* _The problem_
Copy out the material below, replacing "matte blue balloon" with "blue rubber balloon" throughout and keeping everything else the same. Omit the pictures.

* _Stored records_
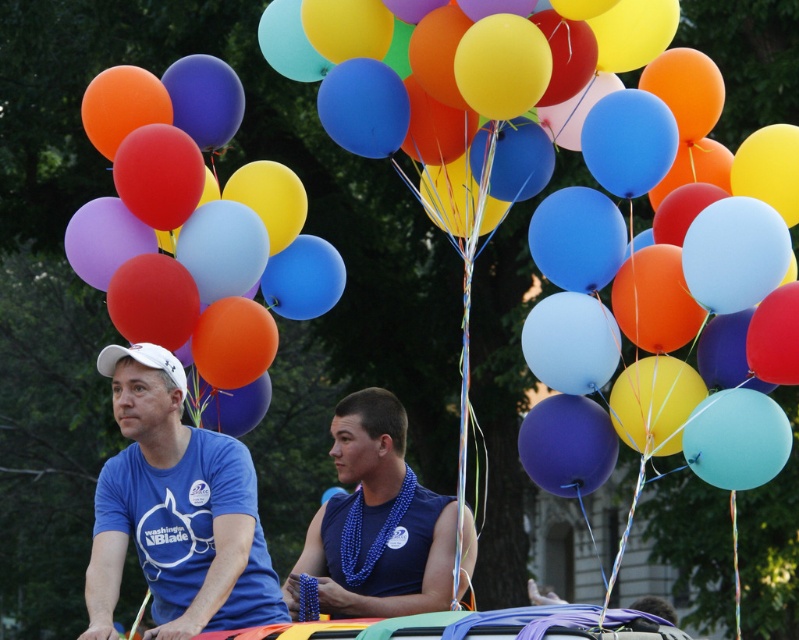
Consider the image. Is matte blue balloon at center bigger than matte blue t-shirt at left?

Correct, matte blue balloon at center is larger in size than matte blue t-shirt at left.

Which is in front, point (211, 228) or point (221, 564)?

Point (221, 564) is in front.

At what (x,y) coordinates should I click in order to perform the action: click on matte blue balloon at center. Please return your answer as a coordinate pair (x, y). The image size is (799, 640). Looking at the image, I should click on (586, 202).

Is point (126, 518) positioned before point (400, 419)?

Yes, point (126, 518) is in front of point (400, 419).

Is matte blue t-shirt at left to the right of blue beaded necklace at center from the viewer's perspective?

Incorrect, matte blue t-shirt at left is not on the right side of blue beaded necklace at center.

What do you see at coordinates (175, 509) in the screenshot? The image size is (799, 640). I see `matte blue t-shirt at left` at bounding box center [175, 509].

Where is `matte blue t-shirt at left`? matte blue t-shirt at left is located at coordinates (175, 509).

Who is lower down, matte blue balloon at center or blue beaded necklace at center?

blue beaded necklace at center is below.

Who is more forward, (x=644, y=163) or (x=420, y=586)?

Positioned in front is point (x=644, y=163).

The width and height of the screenshot is (799, 640). In order to click on matte blue balloon at center in this screenshot , I will do `click(586, 202)`.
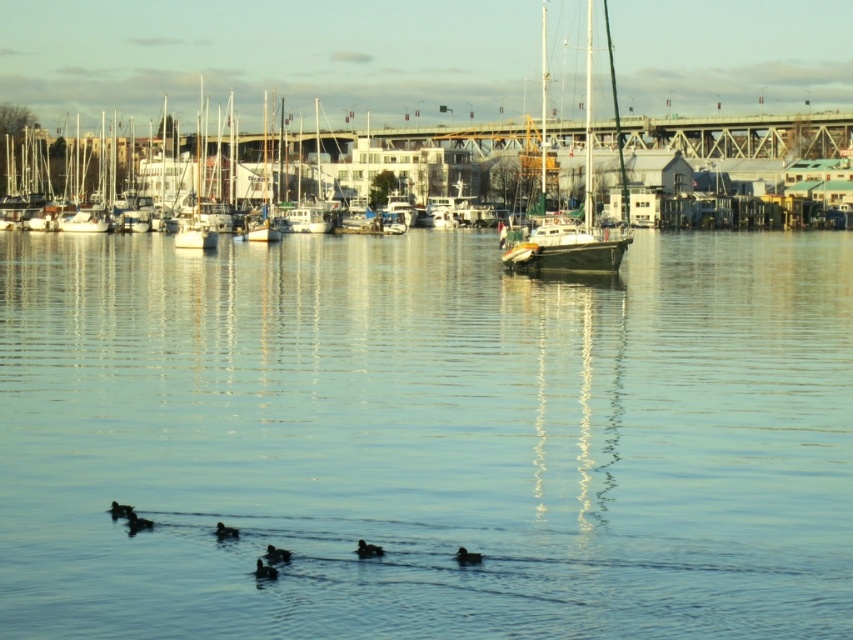
How far apart are clear blue water at center and dark brown feathers at center?

clear blue water at center and dark brown feathers at center are 31.01 meters apart.

Does point (767, 257) come farther from viewer compared to point (370, 552)?

That is True.

Locate an element on the screen. This screenshot has width=853, height=640. clear blue water at center is located at coordinates (426, 436).

Between dark brown feathers at center and dark brown feathers at lower center, which one appears on the left side from the viewer's perspective?

Positioned to the left is dark brown feathers at lower center.

Is dark brown feathers at center positioned in front of dark brown feathers at lower center?

No, it is not.

Is point (363, 550) positioned in front of point (258, 563)?

That is False.

Locate an element on the screen. Image resolution: width=853 pixels, height=640 pixels. dark brown feathers at center is located at coordinates (368, 548).

Is brown matte duck at lower center to the left of dark brown feathers at center from the viewer's perspective?

Yes, brown matte duck at lower center is to the left of dark brown feathers at center.

Is brown matte duck at lower center smaller than dark brown feathers at center?

Yes, brown matte duck at lower center is smaller than dark brown feathers at center.

Locate an element on the screen. The width and height of the screenshot is (853, 640). brown matte duck at lower center is located at coordinates (276, 554).

You are a GUI agent. You are given a task and a screenshot of the screen. Output one action in this format:
    pyautogui.click(x=<x>, y=<y>)
    Task: Click on the brown matte duck at lower center
    The width and height of the screenshot is (853, 640).
    Given the screenshot: What is the action you would take?
    pyautogui.click(x=276, y=554)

* _Result of this exercise_
Consider the image. Is blue rubber balloon at center bigger than matte blue t-shirt at left?

Correct, blue rubber balloon at center is larger in size than matte blue t-shirt at left.

Which is in front, point (211, 228) or point (221, 564)?

Point (221, 564) is in front.

At what (x,y) coordinates should I click in order to perform the action: click on blue rubber balloon at center. Please return your answer as a coordinate pair (x, y). The image size is (799, 640). Looking at the image, I should click on (586, 202).

Is point (126, 518) positioned before point (400, 419)?

Yes, point (126, 518) is in front of point (400, 419).

Is matte blue t-shirt at left to the right of blue beaded necklace at center from the viewer's perspective?

Incorrect, matte blue t-shirt at left is not on the right side of blue beaded necklace at center.

What do you see at coordinates (175, 509) in the screenshot? The image size is (799, 640). I see `matte blue t-shirt at left` at bounding box center [175, 509].

Where is `matte blue t-shirt at left`? matte blue t-shirt at left is located at coordinates (175, 509).

Who is lower down, blue rubber balloon at center or blue beaded necklace at center?

blue beaded necklace at center is below.

Who is more forward, (x=644, y=163) or (x=420, y=586)?

Positioned in front is point (x=644, y=163).

The width and height of the screenshot is (799, 640). In order to click on blue rubber balloon at center in this screenshot , I will do `click(586, 202)`.
How far apart are clear blue water at center and dark brown feathers at center?

clear blue water at center and dark brown feathers at center are 31.01 meters apart.

Does point (767, 257) come farther from viewer compared to point (370, 552)?

That is True.

Locate an element on the screen. This screenshot has width=853, height=640. clear blue water at center is located at coordinates (426, 436).

Between dark brown feathers at center and dark brown feathers at lower center, which one appears on the left side from the viewer's perspective?

Positioned to the left is dark brown feathers at lower center.

Is dark brown feathers at center positioned in front of dark brown feathers at lower center?

No, it is not.

Is point (363, 550) positioned in front of point (258, 563)?

That is False.

Locate an element on the screen. Image resolution: width=853 pixels, height=640 pixels. dark brown feathers at center is located at coordinates (368, 548).

Is brown matte duck at lower center to the left of dark brown feathers at center from the viewer's perspective?

Yes, brown matte duck at lower center is to the left of dark brown feathers at center.

Is brown matte duck at lower center smaller than dark brown feathers at center?

Yes, brown matte duck at lower center is smaller than dark brown feathers at center.

Locate an element on the screen. The width and height of the screenshot is (853, 640). brown matte duck at lower center is located at coordinates (276, 554).

You are a GUI agent. You are given a task and a screenshot of the screen. Output one action in this format:
    pyautogui.click(x=<x>, y=<y>)
    Task: Click on the brown matte duck at lower center
    The width and height of the screenshot is (853, 640).
    Given the screenshot: What is the action you would take?
    pyautogui.click(x=276, y=554)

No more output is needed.